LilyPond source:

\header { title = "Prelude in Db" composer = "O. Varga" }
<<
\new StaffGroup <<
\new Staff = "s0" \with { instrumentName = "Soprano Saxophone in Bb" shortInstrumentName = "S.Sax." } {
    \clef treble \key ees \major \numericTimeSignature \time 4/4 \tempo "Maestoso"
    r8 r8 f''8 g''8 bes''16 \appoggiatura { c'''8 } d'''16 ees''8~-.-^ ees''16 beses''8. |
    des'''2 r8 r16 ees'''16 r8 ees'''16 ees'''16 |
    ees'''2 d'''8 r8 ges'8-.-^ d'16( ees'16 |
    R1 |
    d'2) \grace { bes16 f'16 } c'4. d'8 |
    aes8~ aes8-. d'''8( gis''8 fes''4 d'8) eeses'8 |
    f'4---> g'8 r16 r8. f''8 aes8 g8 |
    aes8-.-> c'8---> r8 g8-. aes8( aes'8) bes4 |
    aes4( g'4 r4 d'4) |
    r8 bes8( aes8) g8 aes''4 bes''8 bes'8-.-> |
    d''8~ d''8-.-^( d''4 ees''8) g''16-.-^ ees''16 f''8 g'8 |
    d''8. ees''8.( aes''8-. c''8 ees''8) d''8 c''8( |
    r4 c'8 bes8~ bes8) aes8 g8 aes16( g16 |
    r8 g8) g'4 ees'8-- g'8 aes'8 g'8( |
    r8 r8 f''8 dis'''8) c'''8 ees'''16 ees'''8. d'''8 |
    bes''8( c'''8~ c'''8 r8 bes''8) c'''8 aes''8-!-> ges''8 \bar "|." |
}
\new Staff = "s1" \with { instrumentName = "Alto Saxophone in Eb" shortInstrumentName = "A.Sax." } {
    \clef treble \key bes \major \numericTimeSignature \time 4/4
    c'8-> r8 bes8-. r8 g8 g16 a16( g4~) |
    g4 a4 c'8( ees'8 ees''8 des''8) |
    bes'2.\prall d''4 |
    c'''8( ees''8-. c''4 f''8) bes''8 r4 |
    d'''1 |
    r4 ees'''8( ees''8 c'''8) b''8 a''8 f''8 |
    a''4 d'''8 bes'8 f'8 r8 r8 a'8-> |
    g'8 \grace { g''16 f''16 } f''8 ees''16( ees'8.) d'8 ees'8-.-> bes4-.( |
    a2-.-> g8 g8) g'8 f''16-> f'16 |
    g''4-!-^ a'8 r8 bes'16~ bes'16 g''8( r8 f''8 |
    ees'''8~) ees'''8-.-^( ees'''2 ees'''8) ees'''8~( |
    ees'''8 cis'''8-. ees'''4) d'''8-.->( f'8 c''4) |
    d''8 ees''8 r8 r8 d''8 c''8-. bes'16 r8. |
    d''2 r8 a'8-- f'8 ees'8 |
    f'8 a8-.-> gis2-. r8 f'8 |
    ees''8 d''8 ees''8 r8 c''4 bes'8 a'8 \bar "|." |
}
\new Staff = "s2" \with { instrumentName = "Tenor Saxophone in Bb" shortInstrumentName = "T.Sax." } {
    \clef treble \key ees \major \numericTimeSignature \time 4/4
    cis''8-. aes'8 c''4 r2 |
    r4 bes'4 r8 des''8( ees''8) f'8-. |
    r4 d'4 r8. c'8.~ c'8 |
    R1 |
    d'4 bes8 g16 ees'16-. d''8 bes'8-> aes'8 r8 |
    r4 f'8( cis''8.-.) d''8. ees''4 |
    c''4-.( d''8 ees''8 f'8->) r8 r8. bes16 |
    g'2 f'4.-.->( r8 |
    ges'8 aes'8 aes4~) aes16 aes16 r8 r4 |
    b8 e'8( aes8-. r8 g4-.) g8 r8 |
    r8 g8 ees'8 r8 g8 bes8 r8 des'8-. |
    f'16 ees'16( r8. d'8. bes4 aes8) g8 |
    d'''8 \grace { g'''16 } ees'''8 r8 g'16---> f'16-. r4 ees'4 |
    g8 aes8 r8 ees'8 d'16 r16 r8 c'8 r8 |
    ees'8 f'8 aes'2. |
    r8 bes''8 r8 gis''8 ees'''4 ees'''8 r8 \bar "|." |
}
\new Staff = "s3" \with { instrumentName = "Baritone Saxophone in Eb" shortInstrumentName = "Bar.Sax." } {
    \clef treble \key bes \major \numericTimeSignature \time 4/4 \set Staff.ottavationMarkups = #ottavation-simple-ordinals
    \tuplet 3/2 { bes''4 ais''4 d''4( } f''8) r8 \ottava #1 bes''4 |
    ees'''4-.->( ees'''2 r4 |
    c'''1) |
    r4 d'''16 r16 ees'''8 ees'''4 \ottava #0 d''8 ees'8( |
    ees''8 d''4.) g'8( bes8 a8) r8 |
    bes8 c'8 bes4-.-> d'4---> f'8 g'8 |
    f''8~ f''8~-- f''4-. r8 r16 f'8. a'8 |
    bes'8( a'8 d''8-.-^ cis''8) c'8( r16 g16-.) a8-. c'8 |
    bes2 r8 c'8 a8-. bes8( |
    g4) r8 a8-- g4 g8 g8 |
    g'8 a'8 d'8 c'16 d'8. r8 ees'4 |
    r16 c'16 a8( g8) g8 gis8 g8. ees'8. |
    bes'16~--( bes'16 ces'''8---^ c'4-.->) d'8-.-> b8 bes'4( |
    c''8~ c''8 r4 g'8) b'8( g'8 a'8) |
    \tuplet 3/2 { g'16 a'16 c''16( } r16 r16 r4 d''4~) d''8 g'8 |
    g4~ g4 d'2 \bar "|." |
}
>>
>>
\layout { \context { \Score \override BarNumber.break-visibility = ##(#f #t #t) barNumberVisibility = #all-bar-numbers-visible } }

+ + + +

# Your goal:
Copy each line above that contains the word "Saxophone".

# Response to the exercise:
\new Staff = "s0" \with { instrumentName = "Soprano Saxophone in Bb" shortInstrumentName = "S.Sax." } {
\new Staff = "s1" \with { instrumentName = "Alto Saxophone in Eb" shortInstrumentName = "A.Sax." } {
\new Staff = "s2" \with { instrumentName = "Tenor Saxophone in Bb" shortInstrumentName = "T.Sax." } {
\new Staff = "s3" \with { instrumentName = "Baritone Saxophone in Eb" shortInstrumentName = "Bar.Sax." } {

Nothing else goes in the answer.